== Information given ==
• • •

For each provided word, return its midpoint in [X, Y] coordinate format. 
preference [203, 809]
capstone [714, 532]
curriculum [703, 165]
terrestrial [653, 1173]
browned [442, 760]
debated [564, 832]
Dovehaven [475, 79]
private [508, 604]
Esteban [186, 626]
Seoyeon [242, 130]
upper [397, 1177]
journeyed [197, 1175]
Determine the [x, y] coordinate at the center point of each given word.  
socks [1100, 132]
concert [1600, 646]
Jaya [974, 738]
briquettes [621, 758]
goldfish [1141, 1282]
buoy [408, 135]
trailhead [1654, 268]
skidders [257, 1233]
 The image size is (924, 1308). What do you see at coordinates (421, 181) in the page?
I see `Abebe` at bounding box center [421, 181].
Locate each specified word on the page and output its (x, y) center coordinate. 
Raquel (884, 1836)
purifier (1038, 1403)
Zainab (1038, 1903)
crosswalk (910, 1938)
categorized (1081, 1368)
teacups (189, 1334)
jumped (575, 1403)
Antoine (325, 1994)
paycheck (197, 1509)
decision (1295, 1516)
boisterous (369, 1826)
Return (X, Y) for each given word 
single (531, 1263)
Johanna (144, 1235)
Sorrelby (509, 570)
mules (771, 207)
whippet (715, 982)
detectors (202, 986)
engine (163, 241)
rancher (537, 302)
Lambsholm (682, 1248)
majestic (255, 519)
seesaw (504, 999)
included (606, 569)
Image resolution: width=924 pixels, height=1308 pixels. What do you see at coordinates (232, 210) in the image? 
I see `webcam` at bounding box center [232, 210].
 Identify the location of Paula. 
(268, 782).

• • •

== What you need to do ==
Please repeat the lines above, substituting "term" for each "word" and leaving everything else unchanged.

== Expected output ==
For each provided term, return its midpoint in [X, Y] coordinate format. 
preference [203, 809]
capstone [714, 532]
curriculum [703, 165]
terrestrial [653, 1173]
browned [442, 760]
debated [564, 832]
Dovehaven [475, 79]
private [508, 604]
Esteban [186, 626]
Seoyeon [242, 130]
upper [397, 1177]
journeyed [197, 1175]
Determine the [x, y] coordinate at the center point of each given term.  
socks [1100, 132]
concert [1600, 646]
Jaya [974, 738]
briquettes [621, 758]
goldfish [1141, 1282]
buoy [408, 135]
trailhead [1654, 268]
skidders [257, 1233]
 The image size is (924, 1308). What do you see at coordinates (421, 181) in the page?
I see `Abebe` at bounding box center [421, 181].
Locate each specified term on the page and output its (x, y) center coordinate. 
Raquel (884, 1836)
purifier (1038, 1403)
Zainab (1038, 1903)
crosswalk (910, 1938)
categorized (1081, 1368)
teacups (189, 1334)
jumped (575, 1403)
Antoine (325, 1994)
paycheck (197, 1509)
decision (1295, 1516)
boisterous (369, 1826)
Return (X, Y) for each given term 
single (531, 1263)
Johanna (144, 1235)
Sorrelby (509, 570)
mules (771, 207)
whippet (715, 982)
detectors (202, 986)
engine (163, 241)
rancher (537, 302)
Lambsholm (682, 1248)
majestic (255, 519)
seesaw (504, 999)
included (606, 569)
Image resolution: width=924 pixels, height=1308 pixels. What do you see at coordinates (232, 210) in the image? 
I see `webcam` at bounding box center [232, 210].
 Identify the location of Paula. 
(268, 782).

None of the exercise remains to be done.